Exactly repeat all the records below, omitting the images they hold.

[Colored shape movement records]
────────────────────
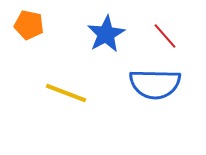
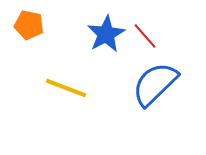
red line: moved 20 px left
blue semicircle: rotated 135 degrees clockwise
yellow line: moved 5 px up
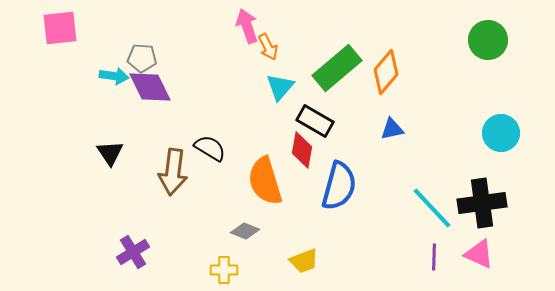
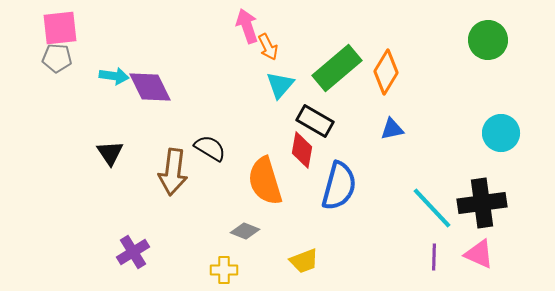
gray pentagon: moved 85 px left
orange diamond: rotated 9 degrees counterclockwise
cyan triangle: moved 2 px up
────────────────────
TASK RESULT >>
red line: moved 20 px left
blue semicircle: rotated 135 degrees clockwise
yellow line: moved 5 px up
gray pentagon: moved 85 px left
orange diamond: rotated 9 degrees counterclockwise
cyan triangle: moved 2 px up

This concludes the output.